## Stored records
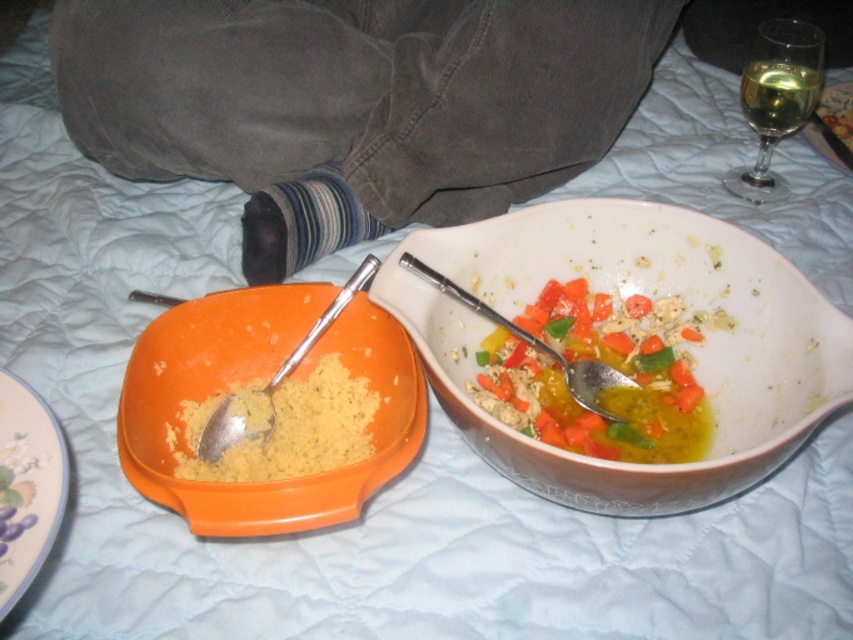
Question: Which point is farther to the camera?

Choices:
 (A) silver metallic spoon at center
 (B) multicolored vegetables at center
 (C) porcelain floral plate at lower left

Answer: (B)

Question: Can you confirm if orange matte bowl at left is thinner than gold metallic plate at upper right?

Choices:
 (A) yes
 (B) no

Answer: (B)

Question: Is yellow matte rice at lower left smaller than silver metallic spoon at center?

Choices:
 (A) no
 (B) yes

Answer: (B)

Question: Which is nearer to the transparent glass at upper right?

Choices:
 (A) porcelain floral plate at lower left
 (B) yellow matte rice at lower left

Answer: (B)

Question: Which object is the farthest from the multicolored vegetables at center?

Choices:
 (A) porcelain floral plate at lower left
 (B) orange matte bowl at left
 (C) translucent glass wine at upper right
 (D) silver metallic spoon at center

Answer: (C)

Question: Does porcelain floral plate at lower left appear on the left side of silver metallic spoon at center?

Choices:
 (A) no
 (B) yes

Answer: (B)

## Task description
Rewrite the listing above with every "silver metallic spoon" switched to "steel teaspoon" and everything else left as it is. Omit the pictures.

## The completed task
Question: Which point is farther to the camera?

Choices:
 (A) steel teaspoon at center
 (B) multicolored vegetables at center
 (C) porcelain floral plate at lower left

Answer: (B)

Question: Can you confirm if orange matte bowl at left is thinner than gold metallic plate at upper right?

Choices:
 (A) yes
 (B) no

Answer: (B)

Question: Is yellow matte rice at lower left smaller than steel teaspoon at center?

Choices:
 (A) no
 (B) yes

Answer: (B)

Question: Which is nearer to the transparent glass at upper right?

Choices:
 (A) porcelain floral plate at lower left
 (B) yellow matte rice at lower left

Answer: (B)

Question: Which object is the farthest from the multicolored vegetables at center?

Choices:
 (A) porcelain floral plate at lower left
 (B) orange matte bowl at left
 (C) translucent glass wine at upper right
 (D) steel teaspoon at center

Answer: (C)

Question: Does porcelain floral plate at lower left appear on the left side of steel teaspoon at center?

Choices:
 (A) no
 (B) yes

Answer: (B)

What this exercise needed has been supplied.